== ENTRIES SHOWN ==
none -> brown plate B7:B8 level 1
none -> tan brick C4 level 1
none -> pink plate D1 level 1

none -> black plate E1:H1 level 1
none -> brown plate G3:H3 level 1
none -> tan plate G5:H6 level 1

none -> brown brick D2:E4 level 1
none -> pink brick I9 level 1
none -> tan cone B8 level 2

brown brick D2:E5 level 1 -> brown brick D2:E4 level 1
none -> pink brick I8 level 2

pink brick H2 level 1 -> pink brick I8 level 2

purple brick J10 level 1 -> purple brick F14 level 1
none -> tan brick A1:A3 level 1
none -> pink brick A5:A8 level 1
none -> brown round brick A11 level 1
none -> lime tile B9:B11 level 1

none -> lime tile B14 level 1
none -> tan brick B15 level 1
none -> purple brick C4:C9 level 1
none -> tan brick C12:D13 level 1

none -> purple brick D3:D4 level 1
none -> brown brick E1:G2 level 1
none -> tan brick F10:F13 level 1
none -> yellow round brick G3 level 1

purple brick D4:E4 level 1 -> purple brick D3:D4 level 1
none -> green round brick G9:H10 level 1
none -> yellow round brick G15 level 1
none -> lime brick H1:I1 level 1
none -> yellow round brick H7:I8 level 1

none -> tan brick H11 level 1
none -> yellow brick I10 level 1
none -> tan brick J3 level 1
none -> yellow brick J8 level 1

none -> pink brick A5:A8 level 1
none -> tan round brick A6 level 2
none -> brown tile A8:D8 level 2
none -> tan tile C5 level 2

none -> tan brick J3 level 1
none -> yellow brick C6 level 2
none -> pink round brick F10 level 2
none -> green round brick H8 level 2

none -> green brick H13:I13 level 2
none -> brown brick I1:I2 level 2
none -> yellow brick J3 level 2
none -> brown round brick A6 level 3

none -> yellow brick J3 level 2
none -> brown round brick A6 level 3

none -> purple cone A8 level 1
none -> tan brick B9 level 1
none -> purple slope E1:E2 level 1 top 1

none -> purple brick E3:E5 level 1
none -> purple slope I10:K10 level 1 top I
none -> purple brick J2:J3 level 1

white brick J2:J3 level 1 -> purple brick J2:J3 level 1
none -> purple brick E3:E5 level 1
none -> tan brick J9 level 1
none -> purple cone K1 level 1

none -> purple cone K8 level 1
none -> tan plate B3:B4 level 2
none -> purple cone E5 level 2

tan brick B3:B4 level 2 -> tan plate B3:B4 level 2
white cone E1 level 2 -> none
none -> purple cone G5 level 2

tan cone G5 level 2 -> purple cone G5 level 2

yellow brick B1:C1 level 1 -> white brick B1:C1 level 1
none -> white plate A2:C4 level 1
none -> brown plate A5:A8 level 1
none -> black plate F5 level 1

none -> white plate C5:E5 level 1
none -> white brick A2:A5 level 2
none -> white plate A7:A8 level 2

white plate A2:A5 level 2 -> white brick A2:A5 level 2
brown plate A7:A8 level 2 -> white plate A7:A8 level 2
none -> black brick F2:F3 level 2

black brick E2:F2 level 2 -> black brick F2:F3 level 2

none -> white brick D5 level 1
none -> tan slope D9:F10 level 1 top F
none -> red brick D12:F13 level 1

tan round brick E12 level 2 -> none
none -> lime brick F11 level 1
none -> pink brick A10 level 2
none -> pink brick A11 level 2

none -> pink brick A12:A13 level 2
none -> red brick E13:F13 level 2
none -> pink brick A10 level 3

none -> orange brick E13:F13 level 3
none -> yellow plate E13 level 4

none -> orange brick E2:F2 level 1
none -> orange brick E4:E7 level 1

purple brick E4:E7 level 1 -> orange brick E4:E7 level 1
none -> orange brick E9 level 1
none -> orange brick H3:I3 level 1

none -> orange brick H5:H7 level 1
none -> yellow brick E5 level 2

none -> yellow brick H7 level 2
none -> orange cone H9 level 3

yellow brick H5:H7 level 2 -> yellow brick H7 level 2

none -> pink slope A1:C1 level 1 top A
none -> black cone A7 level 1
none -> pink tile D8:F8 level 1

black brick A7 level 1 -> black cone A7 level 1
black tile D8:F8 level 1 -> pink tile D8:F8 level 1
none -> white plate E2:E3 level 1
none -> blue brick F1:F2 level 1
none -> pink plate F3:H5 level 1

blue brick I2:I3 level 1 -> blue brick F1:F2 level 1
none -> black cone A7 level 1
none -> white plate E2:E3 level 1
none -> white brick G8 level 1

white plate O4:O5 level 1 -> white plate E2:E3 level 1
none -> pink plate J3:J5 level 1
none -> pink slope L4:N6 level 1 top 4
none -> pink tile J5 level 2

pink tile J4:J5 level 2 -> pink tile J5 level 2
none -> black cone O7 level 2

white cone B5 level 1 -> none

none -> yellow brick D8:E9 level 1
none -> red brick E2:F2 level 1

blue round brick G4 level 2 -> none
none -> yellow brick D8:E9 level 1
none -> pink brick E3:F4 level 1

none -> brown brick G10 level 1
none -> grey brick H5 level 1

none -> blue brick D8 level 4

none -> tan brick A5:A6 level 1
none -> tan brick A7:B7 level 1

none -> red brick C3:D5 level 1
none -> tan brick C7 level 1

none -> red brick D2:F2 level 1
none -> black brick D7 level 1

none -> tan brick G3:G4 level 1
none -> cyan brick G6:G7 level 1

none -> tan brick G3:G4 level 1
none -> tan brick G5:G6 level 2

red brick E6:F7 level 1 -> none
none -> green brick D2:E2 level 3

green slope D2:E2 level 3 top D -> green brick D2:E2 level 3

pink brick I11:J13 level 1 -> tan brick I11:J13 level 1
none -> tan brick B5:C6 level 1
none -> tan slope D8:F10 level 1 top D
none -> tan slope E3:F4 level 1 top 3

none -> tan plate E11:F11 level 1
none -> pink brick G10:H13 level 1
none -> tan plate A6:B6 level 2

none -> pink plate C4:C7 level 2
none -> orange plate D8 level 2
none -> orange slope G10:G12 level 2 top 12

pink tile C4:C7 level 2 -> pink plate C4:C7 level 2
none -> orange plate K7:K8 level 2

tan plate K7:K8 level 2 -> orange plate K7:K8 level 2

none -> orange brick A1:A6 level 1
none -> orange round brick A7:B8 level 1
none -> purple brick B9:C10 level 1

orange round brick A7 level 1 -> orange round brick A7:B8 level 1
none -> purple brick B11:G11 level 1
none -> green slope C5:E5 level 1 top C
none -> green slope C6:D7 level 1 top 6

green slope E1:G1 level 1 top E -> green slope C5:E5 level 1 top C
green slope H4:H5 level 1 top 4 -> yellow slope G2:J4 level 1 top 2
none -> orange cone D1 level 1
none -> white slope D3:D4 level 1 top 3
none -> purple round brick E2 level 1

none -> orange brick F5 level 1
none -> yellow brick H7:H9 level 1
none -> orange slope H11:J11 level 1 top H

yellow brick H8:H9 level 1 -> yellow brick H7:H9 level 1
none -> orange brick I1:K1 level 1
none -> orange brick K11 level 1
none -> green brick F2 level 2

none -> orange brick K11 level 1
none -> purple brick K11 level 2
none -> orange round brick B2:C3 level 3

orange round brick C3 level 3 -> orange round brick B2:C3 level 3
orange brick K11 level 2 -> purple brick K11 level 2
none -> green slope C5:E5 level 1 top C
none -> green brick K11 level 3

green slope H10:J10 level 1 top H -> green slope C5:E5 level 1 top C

== ASSIGNED TASK ==
Find where the line with "orange round brick A7 level" sits in the material above, then copy exactly from it through the line with "none -> orange slope H11:J11 level 1 top H". Add no other line.

== RESPONSE TO THE EXERCISE ==
orange round brick A7 level 1 -> orange round brick A7:B8 level 1
none -> purple brick B11:G11 level 1
none -> green slope C5:E5 level 1 top C
none -> green slope C6:D7 level 1 top 6

green slope E1:G1 level 1 top E -> green slope C5:E5 level 1 top C
green slope H4:H5 level 1 top 4 -> yellow slope G2:J4 level 1 top 2
none -> orange cone D1 level 1
none -> white slope D3:D4 level 1 top 3
none -> purple round brick E2 level 1

none -> orange brick F5 level 1
none -> yellow brick H7:H9 level 1
none -> orange slope H11:J11 level 1 top H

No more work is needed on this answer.